### Requirement
Please state how many lines of the data contain "brown". The number by itself is enough.

----------

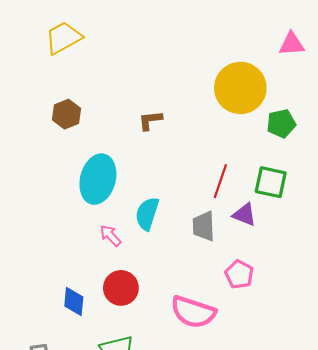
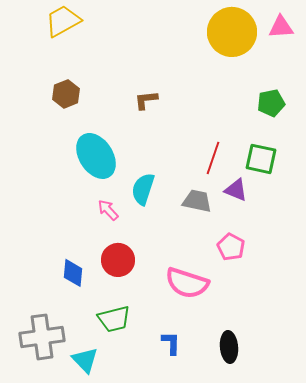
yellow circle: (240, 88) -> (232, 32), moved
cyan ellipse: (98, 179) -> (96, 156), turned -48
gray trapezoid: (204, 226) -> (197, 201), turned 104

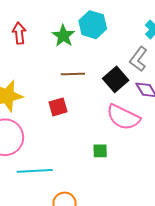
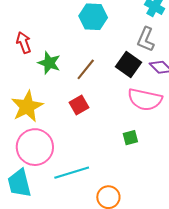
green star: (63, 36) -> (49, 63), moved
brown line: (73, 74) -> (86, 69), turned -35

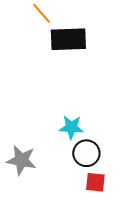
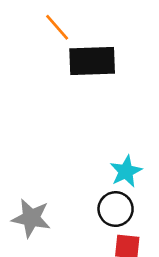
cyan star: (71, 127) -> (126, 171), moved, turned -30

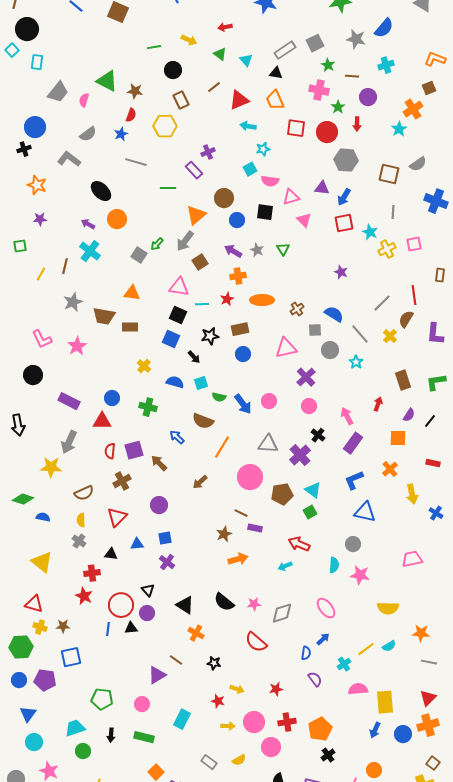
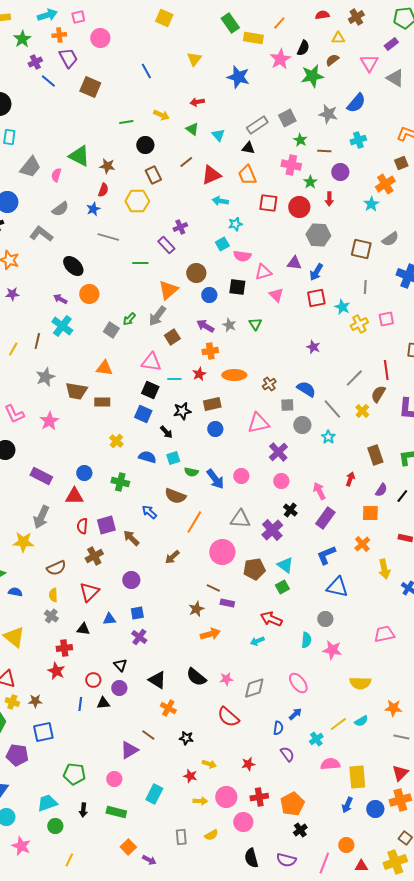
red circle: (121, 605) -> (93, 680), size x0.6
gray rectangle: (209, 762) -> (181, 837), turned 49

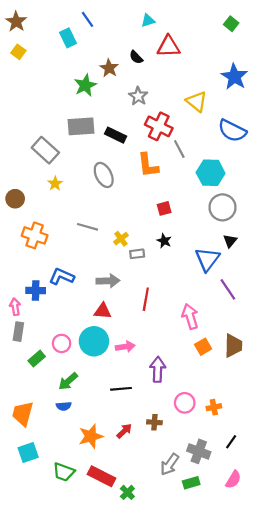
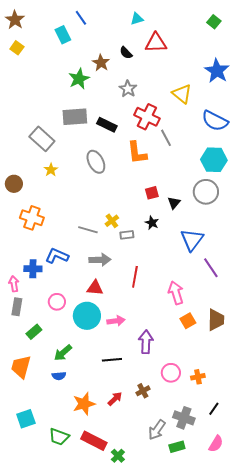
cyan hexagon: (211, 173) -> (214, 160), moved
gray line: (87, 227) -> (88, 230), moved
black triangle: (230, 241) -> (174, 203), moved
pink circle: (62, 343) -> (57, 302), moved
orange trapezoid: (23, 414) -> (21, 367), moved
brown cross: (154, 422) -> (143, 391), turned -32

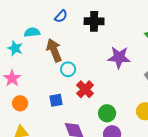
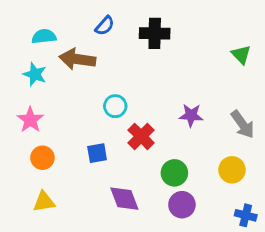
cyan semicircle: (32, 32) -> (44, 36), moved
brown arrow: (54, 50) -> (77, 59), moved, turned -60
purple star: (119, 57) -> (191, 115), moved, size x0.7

----------

### Problem solution
3